[Exercise requirements]: The answer is every line of the records that holds the word "purple", copied in full.

Image sets with object changes
_____

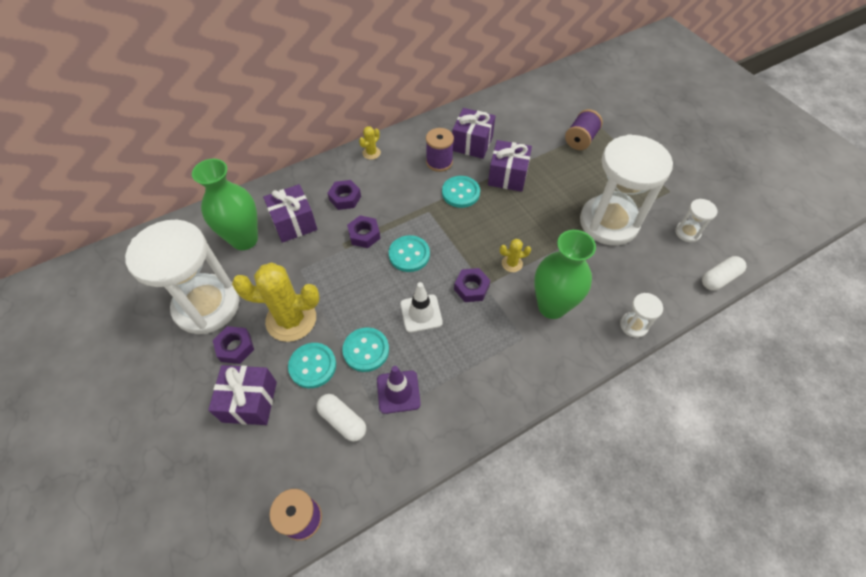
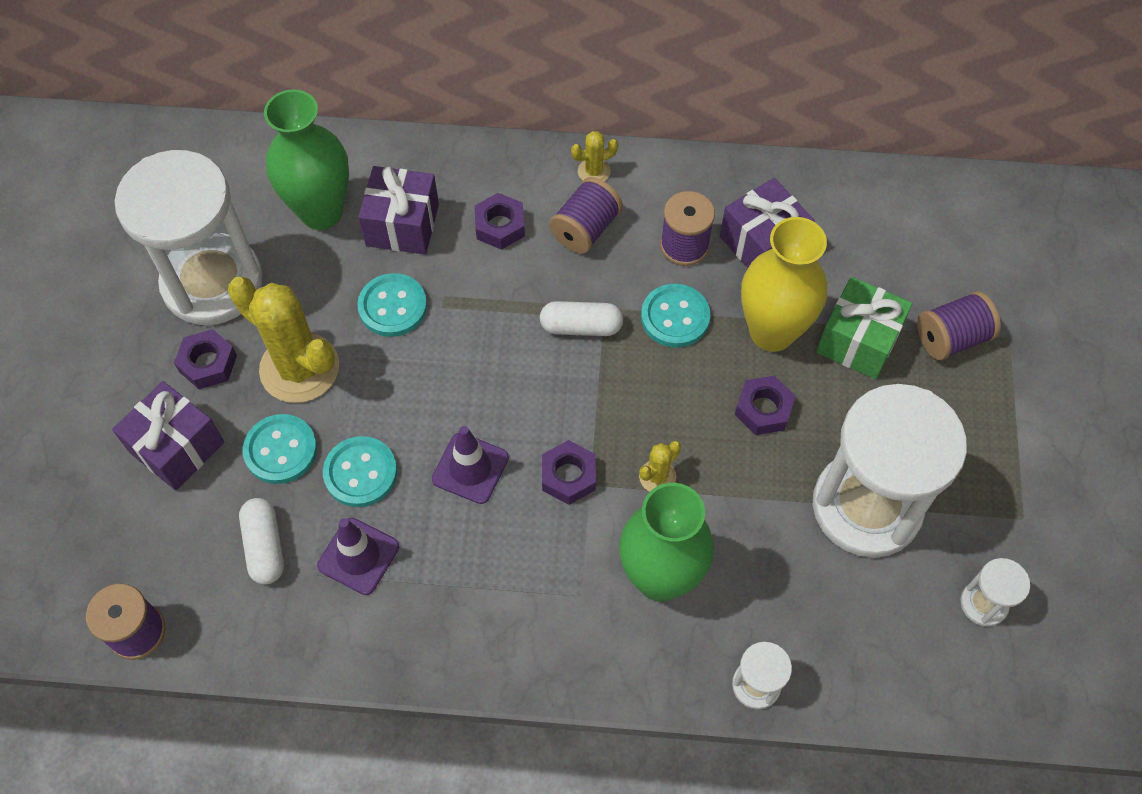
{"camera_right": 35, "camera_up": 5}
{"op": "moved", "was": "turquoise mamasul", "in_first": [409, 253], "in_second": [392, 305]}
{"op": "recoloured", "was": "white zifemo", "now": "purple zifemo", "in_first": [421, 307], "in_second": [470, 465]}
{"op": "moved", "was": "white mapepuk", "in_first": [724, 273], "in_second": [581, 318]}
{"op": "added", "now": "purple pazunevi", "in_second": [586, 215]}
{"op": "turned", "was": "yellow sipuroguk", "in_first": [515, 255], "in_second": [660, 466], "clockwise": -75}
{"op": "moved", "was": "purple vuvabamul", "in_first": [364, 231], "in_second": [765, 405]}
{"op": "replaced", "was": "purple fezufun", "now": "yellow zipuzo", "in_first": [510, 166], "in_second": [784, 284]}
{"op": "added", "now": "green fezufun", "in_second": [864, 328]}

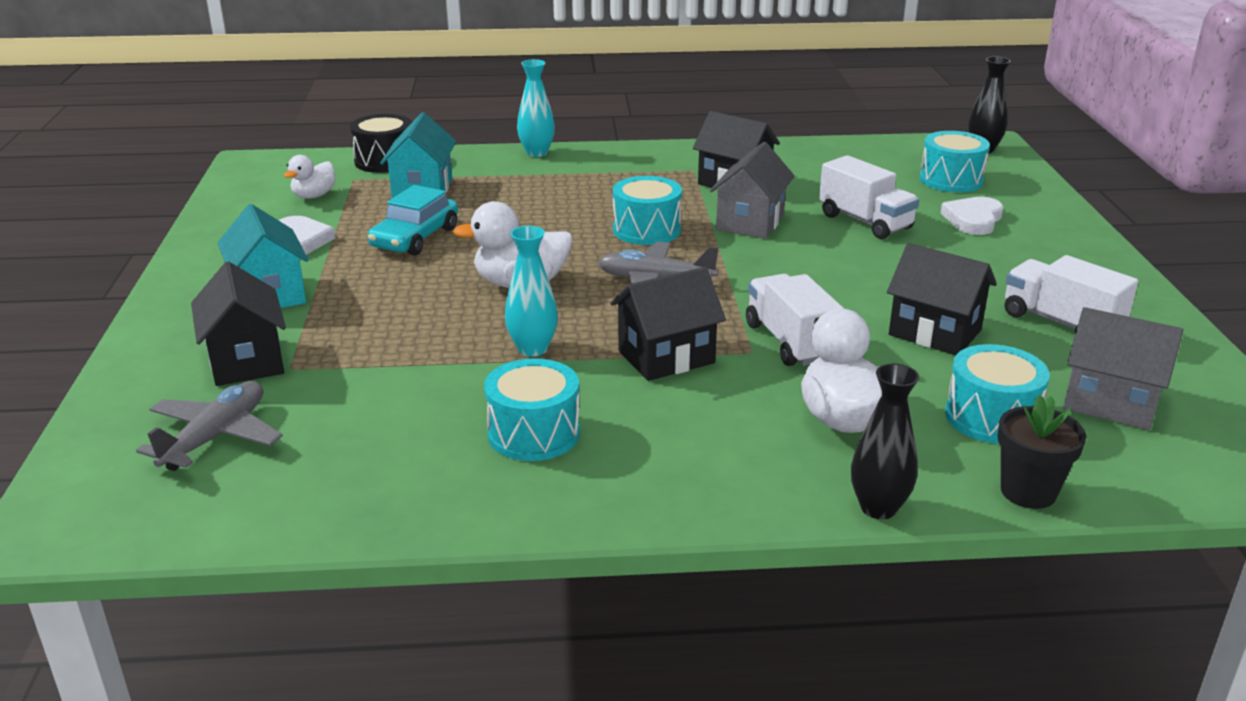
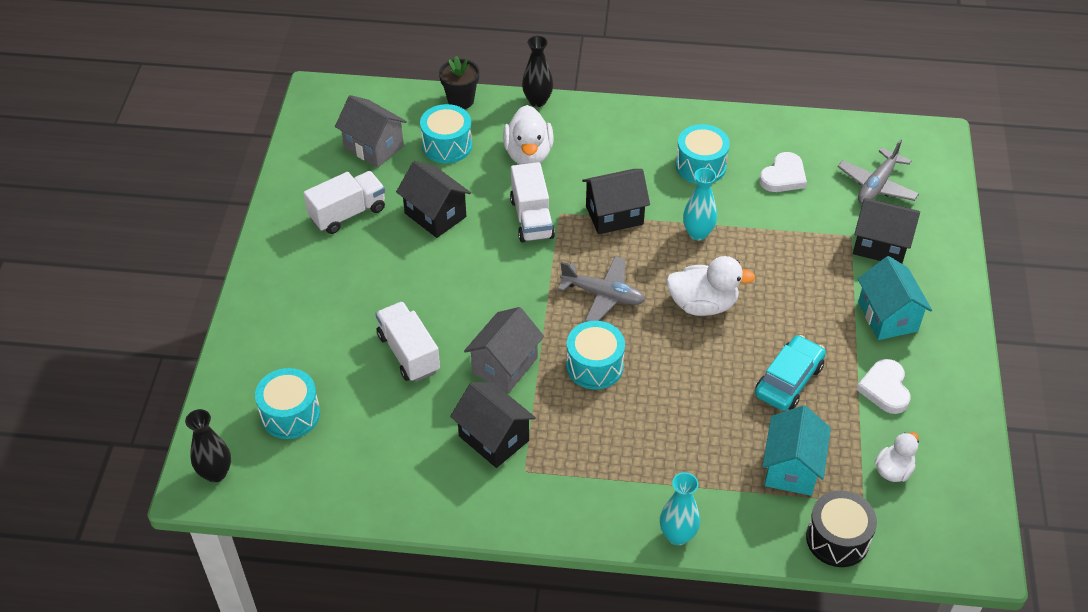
{"camera_right": -170, "camera_up": 20}
{"op": "turned", "was": "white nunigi", "in_first": [1071, 294], "in_second": [344, 202], "clockwise": -90}
{"op": "moved", "was": "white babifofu", "in_first": [971, 216], "in_second": [783, 172]}
{"op": "turned", "was": "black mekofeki", "in_first": [238, 323], "in_second": [886, 231], "clockwise": -60}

_____

[Task response]:
{"op": "recoloured", "was": "white zifemo", "now": "purple zifemo", "in_first": [421, 307], "in_second": [470, 465]}
{"op": "added", "now": "purple pazunevi", "in_second": [586, 215]}
{"op": "moved", "was": "purple vuvabamul", "in_first": [364, 231], "in_second": [765, 405]}
{"op": "replaced", "was": "purple fezufun", "now": "yellow zipuzo", "in_first": [510, 166], "in_second": [784, 284]}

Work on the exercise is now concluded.